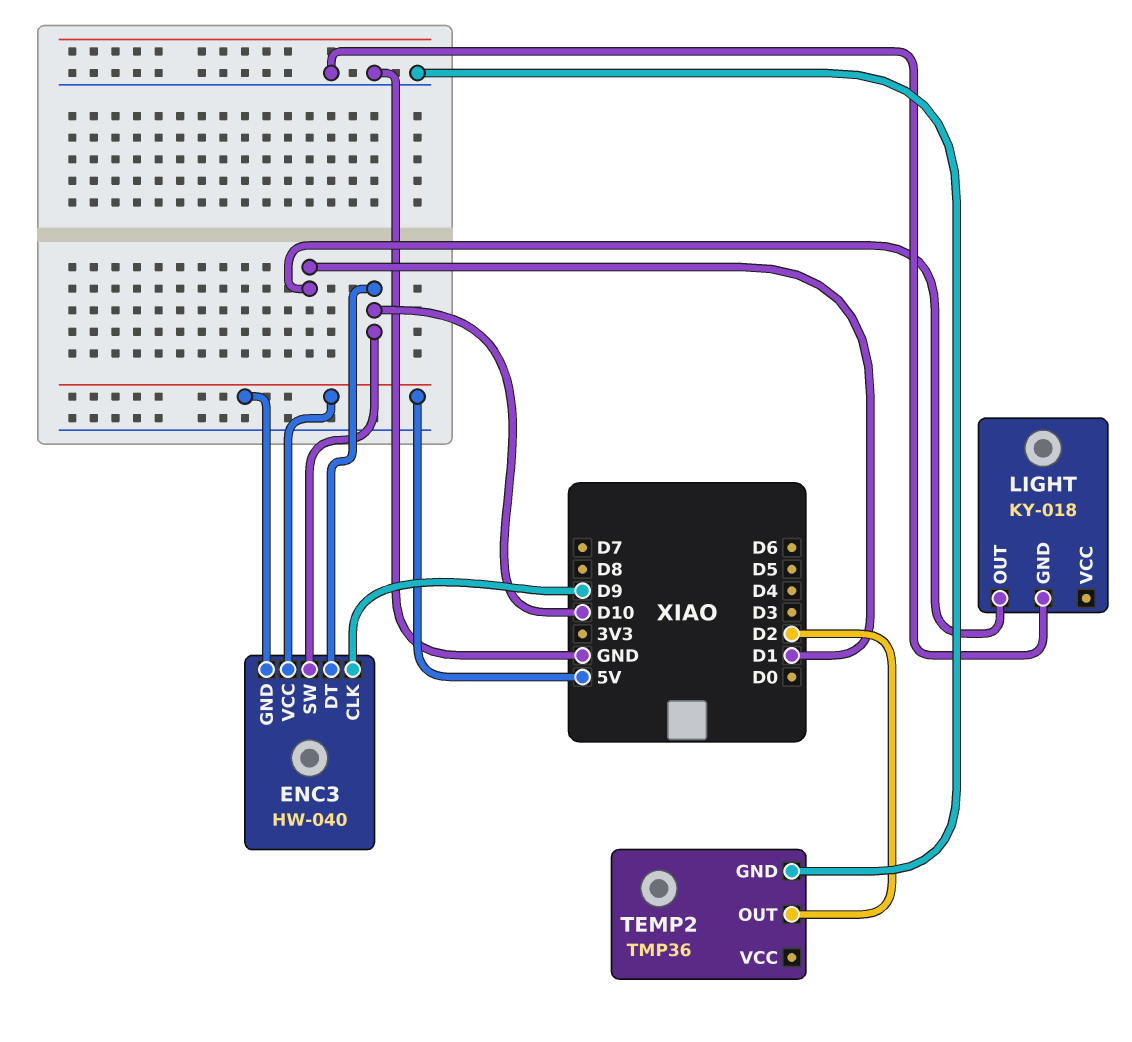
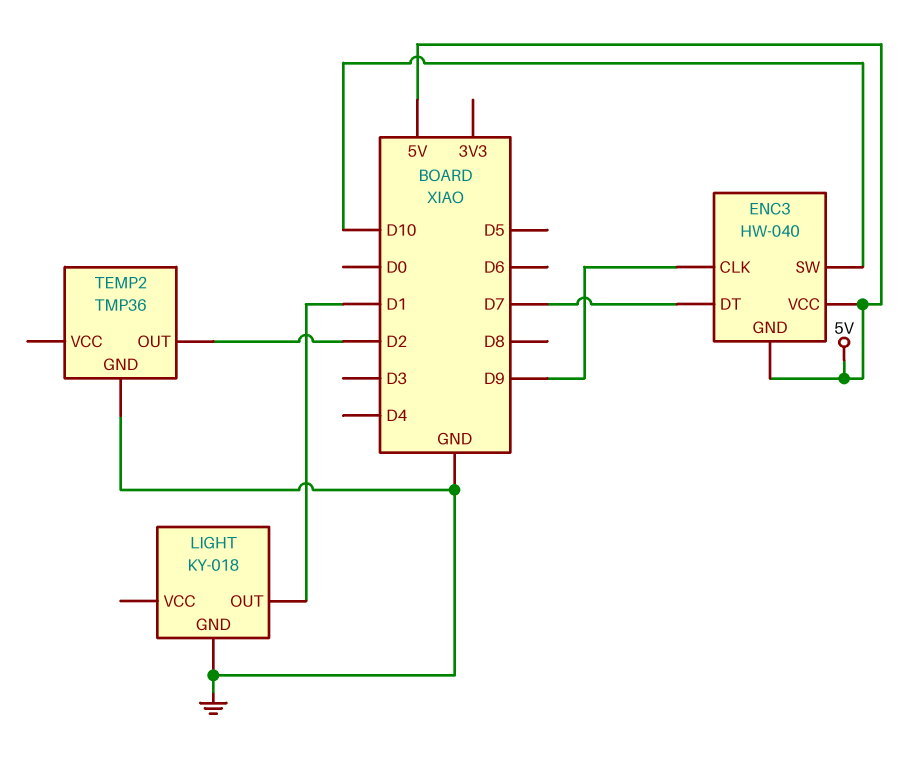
ENC3 pin DT: D10 -> D7

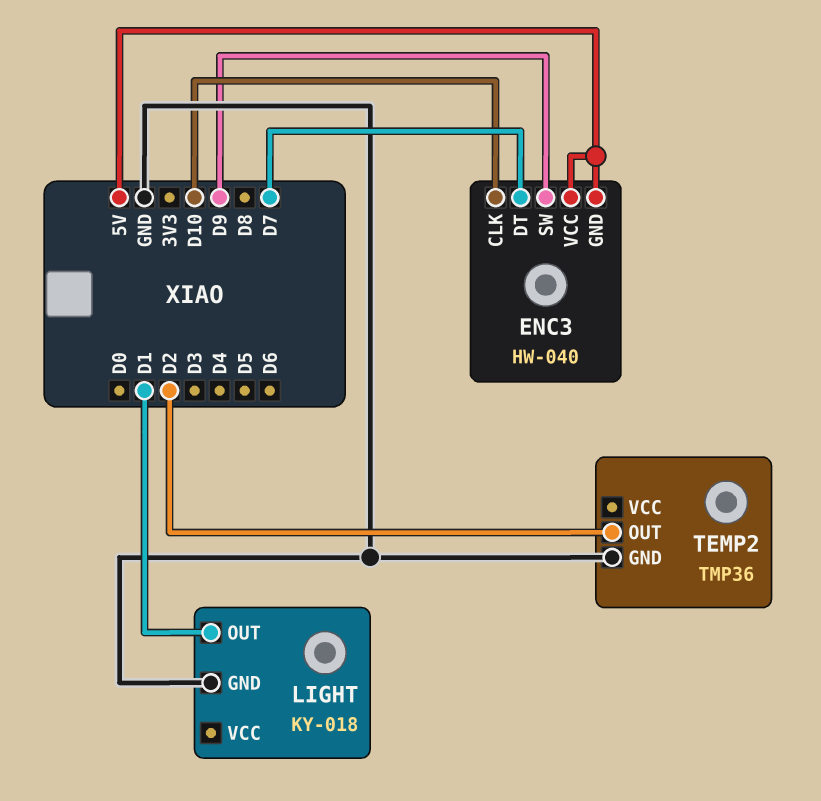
ENC3 pin CLK: D9 -> D10
ENC3 pin SW: D10 -> D9

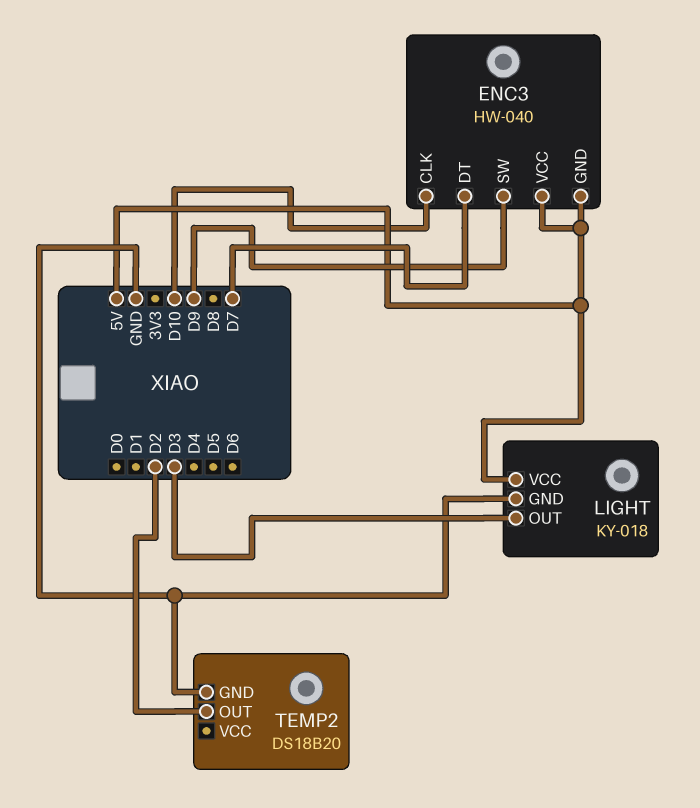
LIGHT pin OUT: D1 -> D3
LIGHT pin VCC: none -> 5V
TEMP2: TMP36 -> DS18B20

::::::::::

Each line from the one with "LIGHT pin OUT: D1 -> D3" through the last line of the records must be written out word for word. Include nothing else.

*Output of the task*.
LIGHT pin OUT: D1 -> D3
LIGHT pin VCC: none -> 5V
TEMP2: TMP36 -> DS18B20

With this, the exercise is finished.